Work to do
Retype the rows below, from their first line through the line containing "10: (681, 432)", with both ends included and nothing changed.

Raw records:
◆ ◆ ◆ ◆ ◆ ◆ ◆

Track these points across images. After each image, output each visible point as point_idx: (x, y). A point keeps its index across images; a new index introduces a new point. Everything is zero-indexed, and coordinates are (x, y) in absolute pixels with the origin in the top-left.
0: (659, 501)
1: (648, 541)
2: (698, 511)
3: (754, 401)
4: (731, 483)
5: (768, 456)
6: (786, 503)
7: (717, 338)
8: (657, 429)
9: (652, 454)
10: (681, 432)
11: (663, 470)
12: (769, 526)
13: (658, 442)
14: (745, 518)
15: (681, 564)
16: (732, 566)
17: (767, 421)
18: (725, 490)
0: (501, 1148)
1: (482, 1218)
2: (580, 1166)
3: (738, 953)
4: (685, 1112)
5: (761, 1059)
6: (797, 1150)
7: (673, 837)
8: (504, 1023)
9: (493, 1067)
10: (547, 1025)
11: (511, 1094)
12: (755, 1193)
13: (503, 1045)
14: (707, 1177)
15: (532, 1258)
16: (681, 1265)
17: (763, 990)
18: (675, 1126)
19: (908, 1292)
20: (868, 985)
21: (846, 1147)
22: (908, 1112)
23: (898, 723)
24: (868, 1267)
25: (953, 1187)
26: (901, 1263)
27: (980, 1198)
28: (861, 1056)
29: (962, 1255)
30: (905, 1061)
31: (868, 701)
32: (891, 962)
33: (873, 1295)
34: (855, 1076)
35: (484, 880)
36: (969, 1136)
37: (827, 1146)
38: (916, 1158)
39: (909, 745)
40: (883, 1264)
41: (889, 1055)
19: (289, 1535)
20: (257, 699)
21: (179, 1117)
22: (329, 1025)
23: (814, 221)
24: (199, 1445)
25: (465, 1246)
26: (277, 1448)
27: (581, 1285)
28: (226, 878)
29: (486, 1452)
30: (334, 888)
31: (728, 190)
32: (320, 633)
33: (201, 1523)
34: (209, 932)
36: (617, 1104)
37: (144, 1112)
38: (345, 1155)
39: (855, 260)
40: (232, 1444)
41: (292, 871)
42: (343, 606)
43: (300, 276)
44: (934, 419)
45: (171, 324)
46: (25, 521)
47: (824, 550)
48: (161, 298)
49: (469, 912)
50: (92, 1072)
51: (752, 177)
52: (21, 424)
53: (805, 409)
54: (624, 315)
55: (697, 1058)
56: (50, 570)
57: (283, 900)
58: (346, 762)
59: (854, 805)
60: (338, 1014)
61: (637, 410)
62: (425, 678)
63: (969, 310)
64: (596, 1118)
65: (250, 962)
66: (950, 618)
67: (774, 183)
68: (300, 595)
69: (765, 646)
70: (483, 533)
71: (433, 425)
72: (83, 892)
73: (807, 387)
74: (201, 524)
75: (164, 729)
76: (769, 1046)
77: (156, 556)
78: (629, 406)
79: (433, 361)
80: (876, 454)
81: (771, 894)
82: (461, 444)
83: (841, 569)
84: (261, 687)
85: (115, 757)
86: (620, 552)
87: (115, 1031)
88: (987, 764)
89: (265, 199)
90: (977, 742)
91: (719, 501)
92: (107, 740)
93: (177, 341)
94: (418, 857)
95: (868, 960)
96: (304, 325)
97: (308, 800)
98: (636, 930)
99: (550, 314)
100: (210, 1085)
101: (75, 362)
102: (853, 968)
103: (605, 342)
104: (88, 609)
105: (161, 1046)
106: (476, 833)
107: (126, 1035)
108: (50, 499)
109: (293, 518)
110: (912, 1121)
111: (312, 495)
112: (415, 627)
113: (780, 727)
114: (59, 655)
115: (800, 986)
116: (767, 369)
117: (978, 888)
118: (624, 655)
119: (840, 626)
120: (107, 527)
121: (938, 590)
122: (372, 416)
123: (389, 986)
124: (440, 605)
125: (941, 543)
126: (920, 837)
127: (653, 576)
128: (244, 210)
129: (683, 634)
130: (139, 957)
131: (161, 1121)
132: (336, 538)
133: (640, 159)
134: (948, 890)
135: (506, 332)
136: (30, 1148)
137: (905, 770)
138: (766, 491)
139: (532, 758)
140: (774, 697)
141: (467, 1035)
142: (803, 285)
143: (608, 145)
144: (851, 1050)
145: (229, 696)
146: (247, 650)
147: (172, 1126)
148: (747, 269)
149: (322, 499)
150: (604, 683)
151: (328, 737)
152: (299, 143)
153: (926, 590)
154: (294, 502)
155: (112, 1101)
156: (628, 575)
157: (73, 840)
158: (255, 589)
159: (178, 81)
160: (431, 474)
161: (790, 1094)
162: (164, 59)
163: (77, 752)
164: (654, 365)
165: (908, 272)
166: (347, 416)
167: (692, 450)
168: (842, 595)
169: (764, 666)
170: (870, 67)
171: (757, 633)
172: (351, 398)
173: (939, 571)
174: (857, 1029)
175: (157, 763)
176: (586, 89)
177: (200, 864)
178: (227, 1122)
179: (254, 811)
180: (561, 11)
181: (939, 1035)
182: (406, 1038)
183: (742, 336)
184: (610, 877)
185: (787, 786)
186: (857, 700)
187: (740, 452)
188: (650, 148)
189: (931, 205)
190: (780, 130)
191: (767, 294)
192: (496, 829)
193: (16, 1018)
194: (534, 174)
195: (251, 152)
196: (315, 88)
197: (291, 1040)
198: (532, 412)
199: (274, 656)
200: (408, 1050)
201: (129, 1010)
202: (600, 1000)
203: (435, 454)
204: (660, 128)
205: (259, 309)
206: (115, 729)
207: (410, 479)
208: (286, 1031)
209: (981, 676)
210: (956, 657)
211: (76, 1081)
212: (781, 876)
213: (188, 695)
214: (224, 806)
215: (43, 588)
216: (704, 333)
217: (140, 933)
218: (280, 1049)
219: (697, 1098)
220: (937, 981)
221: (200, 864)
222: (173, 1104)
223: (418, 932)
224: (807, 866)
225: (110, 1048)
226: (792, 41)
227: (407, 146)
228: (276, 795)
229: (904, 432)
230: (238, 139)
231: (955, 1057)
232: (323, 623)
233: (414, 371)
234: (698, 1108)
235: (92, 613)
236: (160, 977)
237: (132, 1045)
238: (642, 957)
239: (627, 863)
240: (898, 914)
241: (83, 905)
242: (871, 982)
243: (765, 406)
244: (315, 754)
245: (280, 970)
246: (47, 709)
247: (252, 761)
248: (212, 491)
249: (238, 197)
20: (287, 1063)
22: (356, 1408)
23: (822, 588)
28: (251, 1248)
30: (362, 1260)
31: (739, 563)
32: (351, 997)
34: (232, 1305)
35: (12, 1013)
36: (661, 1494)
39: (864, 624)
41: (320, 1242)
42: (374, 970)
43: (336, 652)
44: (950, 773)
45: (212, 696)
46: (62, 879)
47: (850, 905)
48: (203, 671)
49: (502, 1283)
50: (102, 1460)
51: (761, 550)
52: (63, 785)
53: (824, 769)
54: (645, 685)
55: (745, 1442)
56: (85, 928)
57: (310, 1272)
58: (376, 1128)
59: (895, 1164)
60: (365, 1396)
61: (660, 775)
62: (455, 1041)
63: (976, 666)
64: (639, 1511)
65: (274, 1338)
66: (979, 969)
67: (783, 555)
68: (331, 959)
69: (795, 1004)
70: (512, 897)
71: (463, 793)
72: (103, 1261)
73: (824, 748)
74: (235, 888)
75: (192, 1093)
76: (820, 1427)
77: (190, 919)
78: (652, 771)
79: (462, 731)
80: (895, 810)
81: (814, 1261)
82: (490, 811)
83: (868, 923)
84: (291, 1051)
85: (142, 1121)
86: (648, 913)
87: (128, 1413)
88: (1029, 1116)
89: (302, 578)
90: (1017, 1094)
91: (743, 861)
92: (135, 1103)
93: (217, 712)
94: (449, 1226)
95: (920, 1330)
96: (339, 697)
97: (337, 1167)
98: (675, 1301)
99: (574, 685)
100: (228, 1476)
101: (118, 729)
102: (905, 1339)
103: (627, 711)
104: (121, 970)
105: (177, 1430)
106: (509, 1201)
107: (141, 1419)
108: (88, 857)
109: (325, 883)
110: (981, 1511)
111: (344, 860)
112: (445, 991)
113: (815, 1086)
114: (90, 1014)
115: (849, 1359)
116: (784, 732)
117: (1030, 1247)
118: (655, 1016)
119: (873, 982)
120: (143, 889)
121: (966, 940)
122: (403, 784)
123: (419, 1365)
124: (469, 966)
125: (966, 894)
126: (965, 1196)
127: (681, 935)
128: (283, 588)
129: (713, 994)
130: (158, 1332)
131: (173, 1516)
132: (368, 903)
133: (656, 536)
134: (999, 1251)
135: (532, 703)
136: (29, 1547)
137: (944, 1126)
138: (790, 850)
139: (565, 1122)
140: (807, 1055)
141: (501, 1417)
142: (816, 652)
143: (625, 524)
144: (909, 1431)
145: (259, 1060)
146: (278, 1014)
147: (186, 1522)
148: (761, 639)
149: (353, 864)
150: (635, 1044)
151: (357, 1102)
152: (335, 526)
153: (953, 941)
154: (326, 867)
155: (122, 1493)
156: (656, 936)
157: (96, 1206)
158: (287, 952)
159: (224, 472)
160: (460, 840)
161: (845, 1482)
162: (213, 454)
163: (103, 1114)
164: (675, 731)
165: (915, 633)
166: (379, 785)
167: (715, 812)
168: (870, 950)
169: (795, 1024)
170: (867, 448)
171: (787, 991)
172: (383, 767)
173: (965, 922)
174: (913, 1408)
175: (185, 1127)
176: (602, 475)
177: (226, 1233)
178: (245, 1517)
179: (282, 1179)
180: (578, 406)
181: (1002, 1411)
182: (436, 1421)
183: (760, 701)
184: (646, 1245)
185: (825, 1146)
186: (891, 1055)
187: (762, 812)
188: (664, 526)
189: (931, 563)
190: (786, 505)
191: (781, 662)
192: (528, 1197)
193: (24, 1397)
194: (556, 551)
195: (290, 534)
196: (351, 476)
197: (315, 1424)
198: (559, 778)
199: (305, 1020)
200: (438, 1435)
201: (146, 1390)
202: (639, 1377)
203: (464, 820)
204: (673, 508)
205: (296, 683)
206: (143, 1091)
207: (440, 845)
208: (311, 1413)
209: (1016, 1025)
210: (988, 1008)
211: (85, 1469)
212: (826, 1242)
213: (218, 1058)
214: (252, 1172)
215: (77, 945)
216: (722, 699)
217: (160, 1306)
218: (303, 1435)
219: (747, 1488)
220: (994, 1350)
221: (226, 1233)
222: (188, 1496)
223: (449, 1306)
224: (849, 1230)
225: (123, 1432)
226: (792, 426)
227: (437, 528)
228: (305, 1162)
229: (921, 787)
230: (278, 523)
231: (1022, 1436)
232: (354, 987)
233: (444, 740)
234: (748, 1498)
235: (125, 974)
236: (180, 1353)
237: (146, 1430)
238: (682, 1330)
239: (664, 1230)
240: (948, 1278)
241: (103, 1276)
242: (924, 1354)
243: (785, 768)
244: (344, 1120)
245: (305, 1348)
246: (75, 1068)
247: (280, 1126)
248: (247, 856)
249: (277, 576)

◆ ◆ ◆ ◆ ◆ ◆ ◆

Answer to the exercise
Track these points across images. After each image, output each visible point as point_idx: (x, y). A point keeps its index across images; a new index introduces a new point. Everything is zero-indexed, and coordinates are (x, y) in absolute pixels with the origin in the top-left.
0: (659, 501)
1: (648, 541)
2: (698, 511)
3: (754, 401)
4: (731, 483)
5: (768, 456)
6: (786, 503)
7: (717, 338)
8: (657, 429)
9: (652, 454)
10: (681, 432)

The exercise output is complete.